**EXERCISE DETAILS:** After finding the line containing "camera: 155 degrees left, 0 degrees up" below, please output that line and each following one through the line containing "colour | red", exactly as written.

== SUPPLIED RECORDS ==

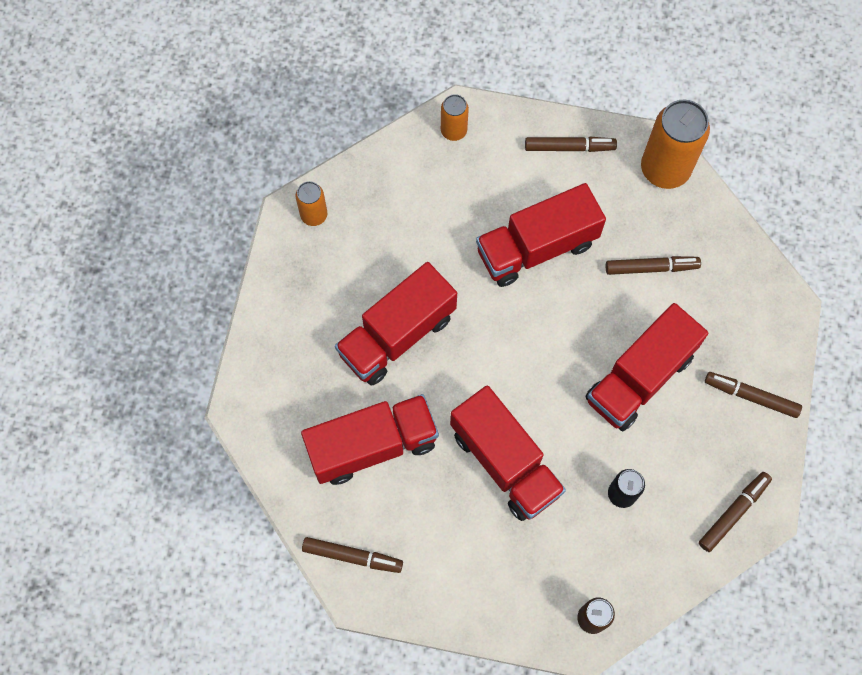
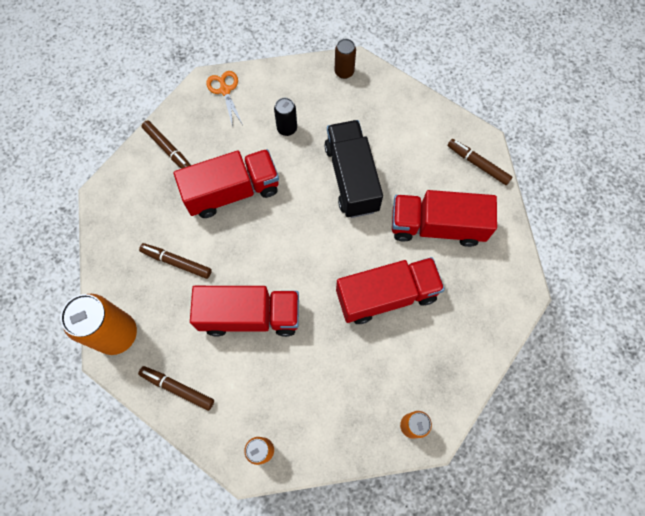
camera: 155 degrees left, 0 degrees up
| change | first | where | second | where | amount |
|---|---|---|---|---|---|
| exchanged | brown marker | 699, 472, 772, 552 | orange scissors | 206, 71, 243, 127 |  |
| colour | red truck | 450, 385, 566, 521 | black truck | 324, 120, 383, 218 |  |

===
== SUPPLIED RECORDS ==

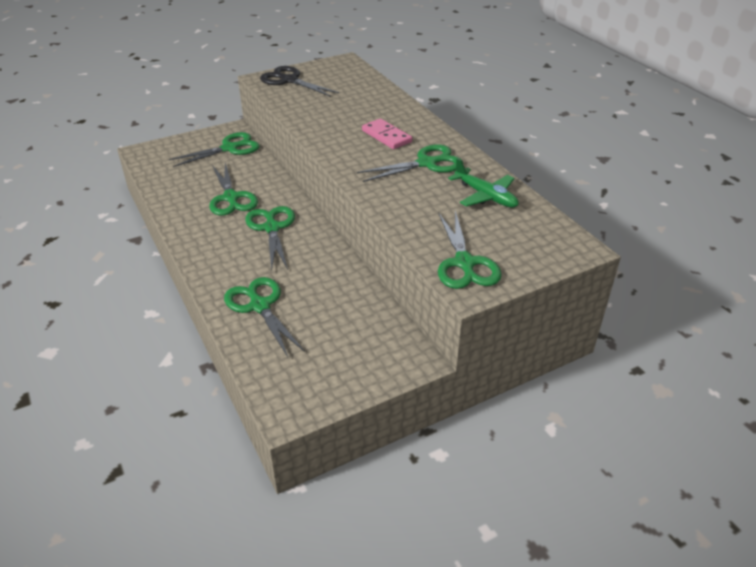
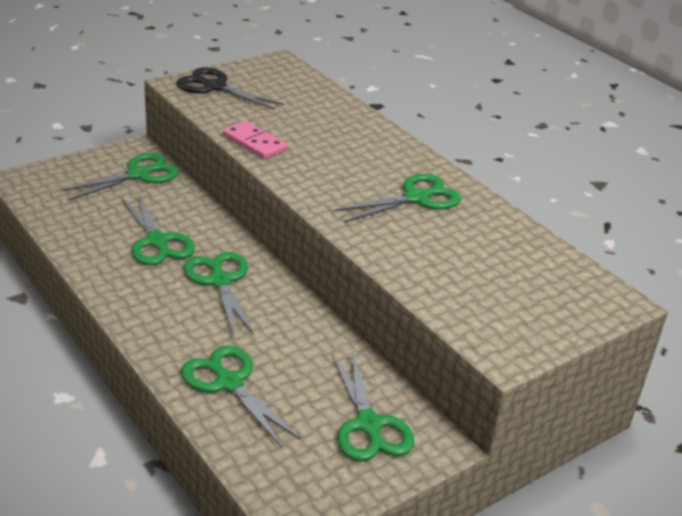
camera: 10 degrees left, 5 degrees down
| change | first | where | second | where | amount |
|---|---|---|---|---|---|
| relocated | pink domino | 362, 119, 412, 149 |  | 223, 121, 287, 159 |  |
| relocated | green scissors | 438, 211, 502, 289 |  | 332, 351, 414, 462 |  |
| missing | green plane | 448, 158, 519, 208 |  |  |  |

===

**PROBLEM SOLUTION:**
camera: 155 degrees left, 0 degrees up
| change | first | where | second | where | amount |
|---|---|---|---|---|---|
| exchanged | brown marker | 699, 472, 772, 552 | orange scissors | 206, 71, 243, 127 |  |
| colour | red truck | 450, 385, 566, 521 | black truck | 324, 120, 383, 218 |  |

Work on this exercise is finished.